[WHAT THE TASK REQUIRES]
Repeat everything in the listing exactly, except for the images.

[RECORDS SHOWN]
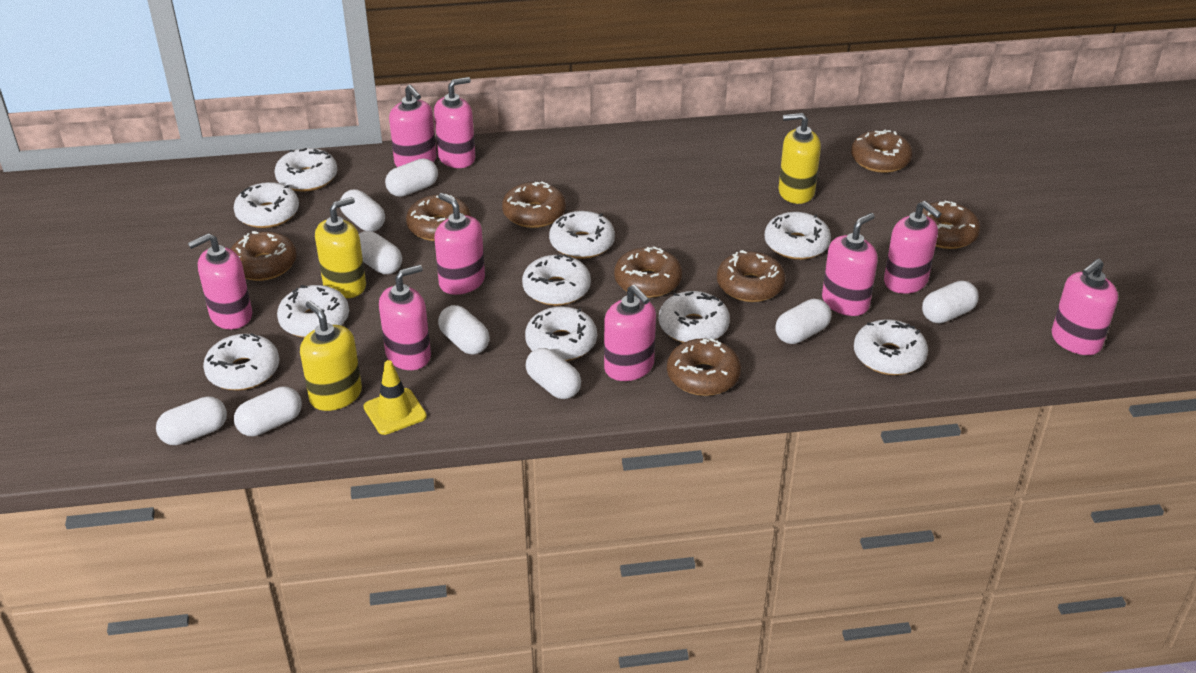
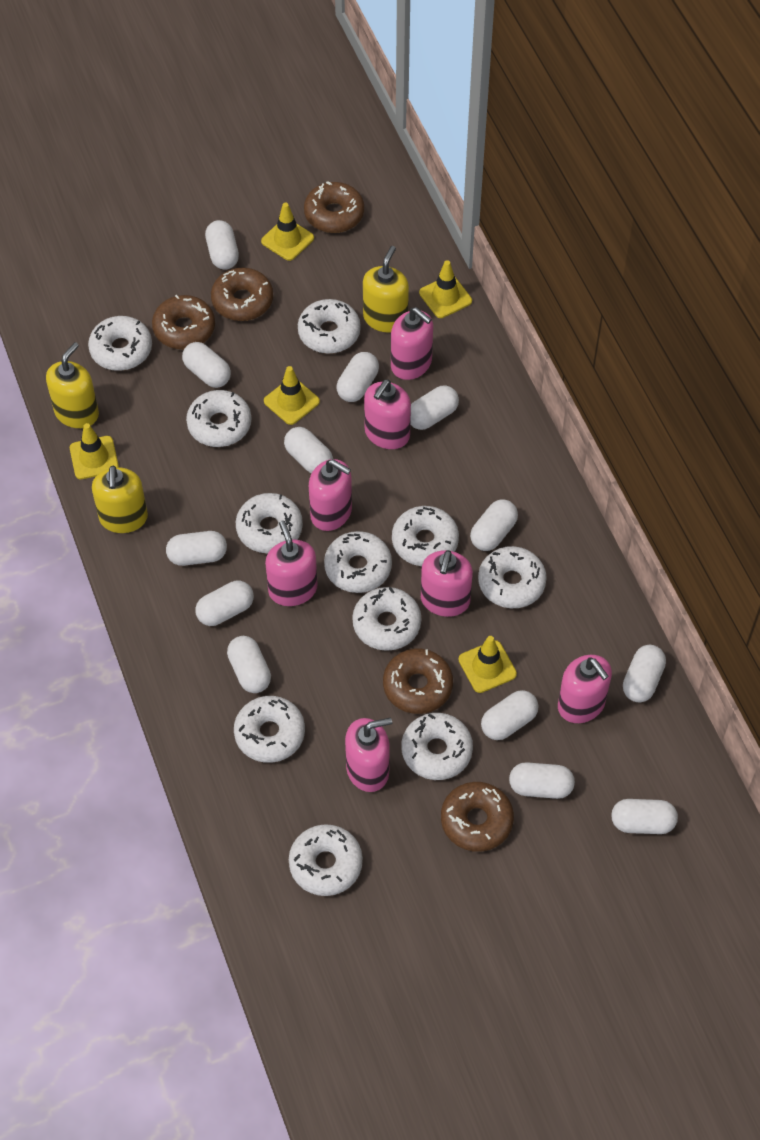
brown donut: 8 -> 5
pink soap dispenser: 9 -> 7
white capsule: 9 -> 13
white donut: 10 -> 11
yellow traffic cone: 1 -> 5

[RESPONSE TO THIS EXERCISE]
brown donut: 8 -> 5
pink soap dispenser: 9 -> 7
white capsule: 9 -> 13
white donut: 10 -> 11
yellow traffic cone: 1 -> 5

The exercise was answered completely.